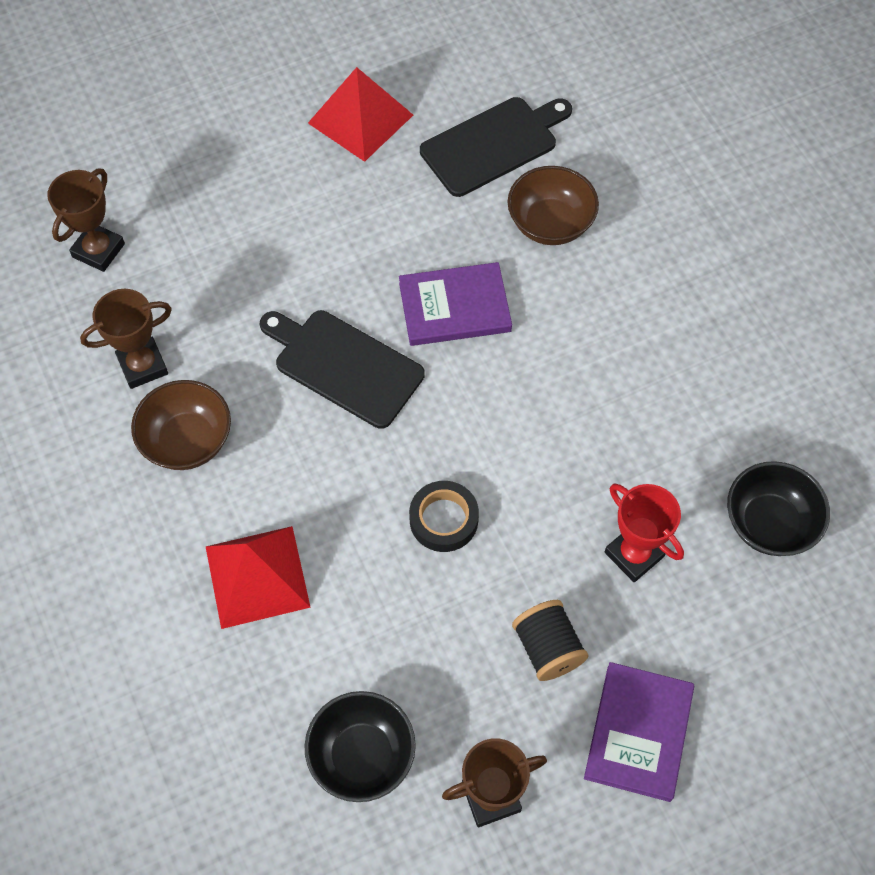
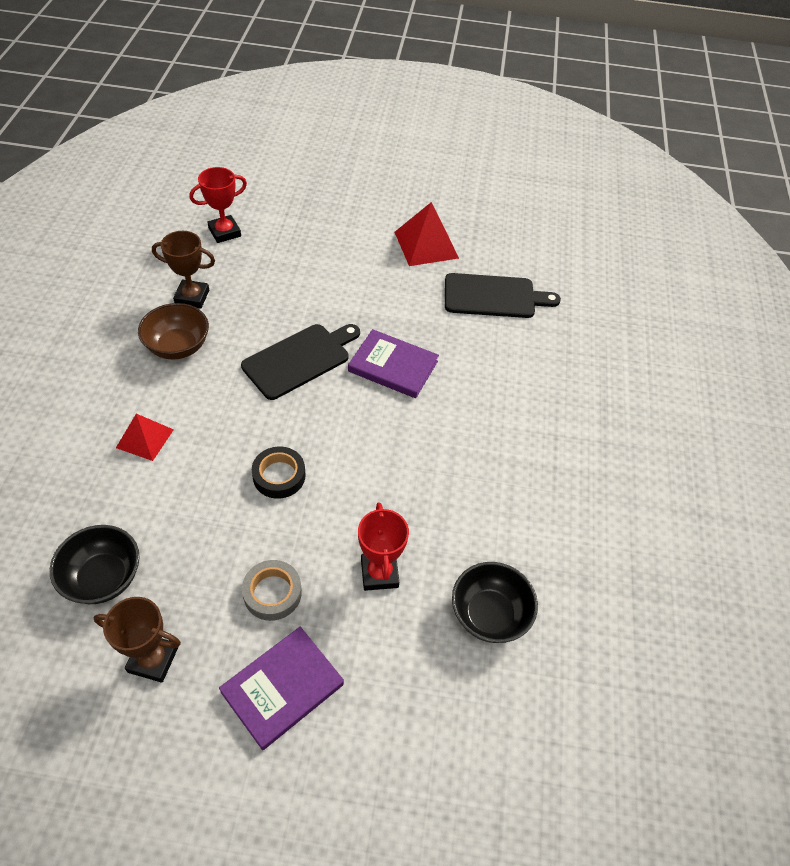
camera: 30 degrees right, 10 degrees down
(98, 250) = (224, 232): brown trophy -> red trophy
(257, 576) = (145, 438): red pyramid -> red pyramid, size x0.64
(344, 366) = (300, 359): black cutting board -> black cutting board turned 75 degrees clockwise
(547, 648) = (272, 593): black spool -> grey tape
(550, 224) = (492, 355): brown bowl -> none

○ ○ ○ ○ ○ ○ ○

- **What this task involves**
Every line from the line containing "(257, 576) = (145, 438): red" to the last line of the material above must be repeated exactly, and no other line.

- **Your response**
(257, 576) = (145, 438): red pyramid -> red pyramid, size x0.64
(344, 366) = (300, 359): black cutting board -> black cutting board turned 75 degrees clockwise
(547, 648) = (272, 593): black spool -> grey tape
(550, 224) = (492, 355): brown bowl -> none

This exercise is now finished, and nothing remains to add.